Source records:
+++
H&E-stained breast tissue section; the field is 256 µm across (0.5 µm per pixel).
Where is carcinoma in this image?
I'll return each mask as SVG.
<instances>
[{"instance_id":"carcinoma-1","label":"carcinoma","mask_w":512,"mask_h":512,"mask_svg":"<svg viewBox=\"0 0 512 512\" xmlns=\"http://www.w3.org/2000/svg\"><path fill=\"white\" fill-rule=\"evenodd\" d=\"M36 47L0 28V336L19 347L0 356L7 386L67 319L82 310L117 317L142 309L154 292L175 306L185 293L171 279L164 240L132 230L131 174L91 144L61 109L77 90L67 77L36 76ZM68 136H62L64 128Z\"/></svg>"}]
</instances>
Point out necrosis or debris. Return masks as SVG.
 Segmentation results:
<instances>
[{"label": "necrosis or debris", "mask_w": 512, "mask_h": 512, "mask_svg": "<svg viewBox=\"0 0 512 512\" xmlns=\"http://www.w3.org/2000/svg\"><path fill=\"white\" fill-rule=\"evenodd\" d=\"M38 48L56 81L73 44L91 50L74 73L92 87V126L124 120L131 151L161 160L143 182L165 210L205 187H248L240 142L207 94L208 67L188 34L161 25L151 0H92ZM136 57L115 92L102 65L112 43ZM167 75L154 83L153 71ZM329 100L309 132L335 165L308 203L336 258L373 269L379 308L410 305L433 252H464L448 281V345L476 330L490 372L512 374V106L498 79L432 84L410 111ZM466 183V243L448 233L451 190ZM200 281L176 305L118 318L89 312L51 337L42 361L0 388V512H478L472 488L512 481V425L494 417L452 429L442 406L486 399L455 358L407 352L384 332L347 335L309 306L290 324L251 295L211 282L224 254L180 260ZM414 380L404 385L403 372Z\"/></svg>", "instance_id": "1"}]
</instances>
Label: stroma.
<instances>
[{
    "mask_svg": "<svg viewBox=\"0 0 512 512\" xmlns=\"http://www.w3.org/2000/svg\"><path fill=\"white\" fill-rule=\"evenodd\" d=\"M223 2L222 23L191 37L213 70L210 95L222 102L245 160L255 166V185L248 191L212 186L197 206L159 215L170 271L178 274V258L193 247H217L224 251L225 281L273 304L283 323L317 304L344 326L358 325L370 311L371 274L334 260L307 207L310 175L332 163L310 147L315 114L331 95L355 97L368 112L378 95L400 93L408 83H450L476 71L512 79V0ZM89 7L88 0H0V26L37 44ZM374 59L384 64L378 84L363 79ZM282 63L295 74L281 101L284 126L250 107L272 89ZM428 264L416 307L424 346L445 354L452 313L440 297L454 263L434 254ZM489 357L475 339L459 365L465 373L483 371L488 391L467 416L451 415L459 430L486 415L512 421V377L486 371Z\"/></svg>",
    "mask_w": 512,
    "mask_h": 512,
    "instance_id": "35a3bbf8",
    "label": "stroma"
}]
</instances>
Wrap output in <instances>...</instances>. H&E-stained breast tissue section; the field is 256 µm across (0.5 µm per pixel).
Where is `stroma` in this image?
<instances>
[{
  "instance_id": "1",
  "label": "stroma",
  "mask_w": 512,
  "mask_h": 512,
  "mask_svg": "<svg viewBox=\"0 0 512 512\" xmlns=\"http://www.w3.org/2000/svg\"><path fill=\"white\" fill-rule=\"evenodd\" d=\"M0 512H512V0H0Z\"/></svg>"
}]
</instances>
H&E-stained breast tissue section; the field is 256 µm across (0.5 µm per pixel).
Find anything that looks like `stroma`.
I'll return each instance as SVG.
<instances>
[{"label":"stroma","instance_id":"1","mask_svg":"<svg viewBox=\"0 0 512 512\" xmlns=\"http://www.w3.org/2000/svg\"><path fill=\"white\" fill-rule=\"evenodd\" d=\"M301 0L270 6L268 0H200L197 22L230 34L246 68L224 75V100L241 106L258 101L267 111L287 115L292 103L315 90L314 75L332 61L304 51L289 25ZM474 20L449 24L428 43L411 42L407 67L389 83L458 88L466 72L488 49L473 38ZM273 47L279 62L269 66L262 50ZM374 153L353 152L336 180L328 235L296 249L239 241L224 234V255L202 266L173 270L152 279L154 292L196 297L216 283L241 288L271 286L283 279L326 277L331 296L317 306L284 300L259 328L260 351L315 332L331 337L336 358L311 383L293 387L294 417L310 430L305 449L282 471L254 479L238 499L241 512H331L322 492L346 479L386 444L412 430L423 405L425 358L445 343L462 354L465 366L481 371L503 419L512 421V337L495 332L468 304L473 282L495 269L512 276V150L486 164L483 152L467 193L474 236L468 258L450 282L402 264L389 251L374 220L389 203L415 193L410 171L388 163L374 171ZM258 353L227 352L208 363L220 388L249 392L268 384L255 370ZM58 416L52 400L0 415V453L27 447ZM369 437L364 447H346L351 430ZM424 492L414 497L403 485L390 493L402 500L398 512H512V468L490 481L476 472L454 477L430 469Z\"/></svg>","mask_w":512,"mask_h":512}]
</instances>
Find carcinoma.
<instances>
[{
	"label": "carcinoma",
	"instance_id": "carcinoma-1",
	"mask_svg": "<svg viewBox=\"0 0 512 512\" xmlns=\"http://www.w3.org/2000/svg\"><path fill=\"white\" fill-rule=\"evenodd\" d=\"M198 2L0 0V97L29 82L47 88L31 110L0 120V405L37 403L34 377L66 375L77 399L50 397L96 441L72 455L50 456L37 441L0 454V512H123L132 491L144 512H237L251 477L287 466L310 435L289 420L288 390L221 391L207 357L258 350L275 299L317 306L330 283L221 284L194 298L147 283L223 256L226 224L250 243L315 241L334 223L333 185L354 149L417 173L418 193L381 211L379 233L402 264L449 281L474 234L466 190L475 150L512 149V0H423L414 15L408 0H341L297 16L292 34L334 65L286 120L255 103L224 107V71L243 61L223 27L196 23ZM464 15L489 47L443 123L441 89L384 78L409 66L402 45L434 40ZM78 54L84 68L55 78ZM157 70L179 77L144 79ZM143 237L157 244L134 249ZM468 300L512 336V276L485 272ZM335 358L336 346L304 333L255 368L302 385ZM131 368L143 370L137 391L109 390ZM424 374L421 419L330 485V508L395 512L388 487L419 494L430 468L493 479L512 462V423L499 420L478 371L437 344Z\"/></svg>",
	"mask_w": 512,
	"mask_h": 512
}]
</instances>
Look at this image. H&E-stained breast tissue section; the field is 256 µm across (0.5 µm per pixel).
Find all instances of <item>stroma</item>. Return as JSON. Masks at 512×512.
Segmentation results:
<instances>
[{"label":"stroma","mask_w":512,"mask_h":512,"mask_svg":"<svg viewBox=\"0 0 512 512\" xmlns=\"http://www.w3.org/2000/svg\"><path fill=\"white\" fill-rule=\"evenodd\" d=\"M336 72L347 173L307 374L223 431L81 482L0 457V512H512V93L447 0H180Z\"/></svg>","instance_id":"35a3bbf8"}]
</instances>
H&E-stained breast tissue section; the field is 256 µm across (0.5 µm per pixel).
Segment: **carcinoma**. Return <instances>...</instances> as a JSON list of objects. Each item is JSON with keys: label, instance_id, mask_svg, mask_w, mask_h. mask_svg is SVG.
+++
Provide an exact reproduction of all the entries shown above.

→ **RESULT OF THIS EXERCISE**:
H&E-stained breast tissue section; the field is 256 µm across (0.5 µm per pixel).
Where is carcinoma in this image?
I'll return each mask as SVG.
<instances>
[{"instance_id":"carcinoma-1","label":"carcinoma","mask_w":512,"mask_h":512,"mask_svg":"<svg viewBox=\"0 0 512 512\" xmlns=\"http://www.w3.org/2000/svg\"><path fill=\"white\" fill-rule=\"evenodd\" d=\"M36 47L0 28V336L19 347L0 356L7 386L67 319L82 310L117 317L142 309L154 292L175 306L185 293L171 279L164 240L132 230L131 174L91 144L61 109L77 90L67 77L36 76ZM68 136H62L64 128Z\"/></svg>"}]
</instances>
Point out necrosis or debris. Return masks as SVG.
 Segmentation results:
<instances>
[{"label": "necrosis or debris", "mask_w": 512, "mask_h": 512, "mask_svg": "<svg viewBox=\"0 0 512 512\" xmlns=\"http://www.w3.org/2000/svg\"><path fill=\"white\" fill-rule=\"evenodd\" d=\"M38 48L56 81L73 44L91 50L74 73L92 87V126L124 120L131 151L161 160L143 182L165 210L205 187H248L240 142L207 94L208 67L188 34L161 25L151 0H92ZM136 57L115 92L102 65L112 43ZM167 75L154 83L153 71ZM329 100L309 132L335 165L308 203L336 258L373 269L379 308L410 305L433 252H464L448 281V345L476 330L490 372L512 374V106L498 79L432 84L410 111ZM466 183V243L448 233L451 190ZM200 281L176 305L118 318L89 312L51 337L42 361L0 388V512H478L472 488L512 481V425L494 417L452 429L442 406L486 399L455 358L407 352L384 332L347 335L309 306L290 324L251 295L211 282L224 254L180 260ZM414 380L404 385L403 372Z\"/></svg>", "instance_id": "1"}]
</instances>
Label: stroma.
<instances>
[{
    "mask_svg": "<svg viewBox=\"0 0 512 512\" xmlns=\"http://www.w3.org/2000/svg\"><path fill=\"white\" fill-rule=\"evenodd\" d=\"M223 2L222 23L191 37L213 70L210 95L222 102L245 160L255 166V185L248 191L212 186L197 206L159 215L170 271L178 274V258L193 247H217L224 251L225 281L273 304L283 323L317 304L344 326L358 325L370 311L371 274L334 260L307 207L310 175L332 163L310 147L315 114L331 95L355 97L368 112L378 95L400 93L408 83H450L476 71L512 79V0ZM89 7L88 0H0V26L37 44ZM374 59L384 64L378 84L363 79ZM282 63L295 74L281 101L284 126L250 107L272 89ZM428 264L416 307L424 346L445 354L452 313L440 297L454 263L434 254ZM489 357L475 339L459 365L465 373L483 371L488 391L467 416L451 415L459 430L486 415L512 421V377L486 371Z\"/></svg>",
    "mask_w": 512,
    "mask_h": 512,
    "instance_id": "35a3bbf8",
    "label": "stroma"
}]
</instances>
Wrap output in <instances>...</instances>. H&E-stained breast tissue section; the field is 256 µm across (0.5 µm per pixel).
Where is `stroma` in this image?
<instances>
[{
  "instance_id": "1",
  "label": "stroma",
  "mask_w": 512,
  "mask_h": 512,
  "mask_svg": "<svg viewBox=\"0 0 512 512\" xmlns=\"http://www.w3.org/2000/svg\"><path fill=\"white\" fill-rule=\"evenodd\" d=\"M0 512H512V0H0Z\"/></svg>"
}]
</instances>
H&E-stained breast tissue section; the field is 256 µm across (0.5 µm per pixel).
Find anything that looks like `stroma`.
I'll return each instance as SVG.
<instances>
[{"label":"stroma","instance_id":"1","mask_svg":"<svg viewBox=\"0 0 512 512\" xmlns=\"http://www.w3.org/2000/svg\"><path fill=\"white\" fill-rule=\"evenodd\" d=\"M301 0L270 6L268 0H200L197 22L230 34L246 68L224 75V100L241 106L258 101L267 111L287 115L292 103L315 90L314 75L332 61L304 51L289 25ZM474 20L449 24L428 43L411 42L407 67L389 83L458 88L466 72L488 49L473 38ZM273 47L279 62L269 66L262 50ZM374 153L353 152L336 180L328 235L296 249L239 241L224 234V255L202 266L173 270L152 279L154 292L196 297L216 283L241 288L271 286L283 279L326 277L331 296L317 306L284 300L259 328L260 351L315 332L331 337L336 358L311 383L293 387L294 417L310 430L305 449L282 471L254 479L238 499L241 512H331L322 492L346 479L386 444L412 430L423 405L425 358L445 343L462 354L465 366L481 371L503 419L512 421V337L495 332L468 304L473 282L495 269L512 276V150L486 164L483 152L467 193L474 236L468 258L450 282L402 264L389 251L374 220L389 203L415 193L410 171L388 163L374 171ZM258 353L227 352L208 363L220 388L249 392L268 384L255 370ZM58 416L52 400L0 415V453L27 447ZM369 437L364 447H346L351 430ZM424 492L414 497L403 485L390 493L402 500L398 512H512V468L490 481L476 472L454 477L430 469Z\"/></svg>","mask_w":512,"mask_h":512}]
</instances>
Find carcinoma.
<instances>
[{
	"label": "carcinoma",
	"instance_id": "carcinoma-1",
	"mask_svg": "<svg viewBox=\"0 0 512 512\" xmlns=\"http://www.w3.org/2000/svg\"><path fill=\"white\" fill-rule=\"evenodd\" d=\"M198 2L0 0V97L29 82L47 88L31 110L0 120V405L37 403L34 377L66 375L77 399L50 397L96 441L72 455L50 456L37 441L0 454V512H123L132 491L144 512H237L251 477L287 466L310 435L289 420L288 390L221 391L207 357L258 350L275 299L317 306L330 283L221 284L194 298L147 283L223 256L226 224L250 243L315 241L334 223L333 185L354 149L417 173L418 193L381 211L379 233L402 264L449 281L474 234L466 190L475 150L512 149V0H423L414 15L408 0H341L297 16L292 34L334 65L286 120L255 103L224 107V71L243 61L223 27L196 23ZM464 15L489 47L443 123L441 89L384 78L409 66L402 45L434 40ZM78 54L84 68L55 78ZM157 70L179 77L144 79ZM143 237L157 244L134 249ZM468 300L512 336V276L485 272ZM335 358L336 346L304 333L255 368L302 385ZM131 368L143 370L137 391L109 390ZM424 374L421 419L330 485V508L395 512L388 487L419 494L430 468L493 479L512 462V423L499 420L478 371L437 344Z\"/></svg>",
	"mask_w": 512,
	"mask_h": 512
}]
</instances>
Look at this image. H&E-stained breast tissue section; the field is 256 µm across (0.5 µm per pixel).
Find all instances of <item>stroma</item>. Return as JSON. Masks at 512×512.
Segmentation results:
<instances>
[{"label":"stroma","mask_w":512,"mask_h":512,"mask_svg":"<svg viewBox=\"0 0 512 512\" xmlns=\"http://www.w3.org/2000/svg\"><path fill=\"white\" fill-rule=\"evenodd\" d=\"M336 72L347 173L307 374L223 431L81 482L0 457V512H512V93L447 0H180Z\"/></svg>","instance_id":"35a3bbf8"}]
</instances>
H&E-stained breast tissue section; the field is 256 µm across (0.5 µm per pixel).
Segment: **carcinoma**. Return <instances>...</instances> as a JSON list of objects. Each item is JSON with keys: label, instance_id, mask_svg, mask_w, mask_h. mask_svg is SVG.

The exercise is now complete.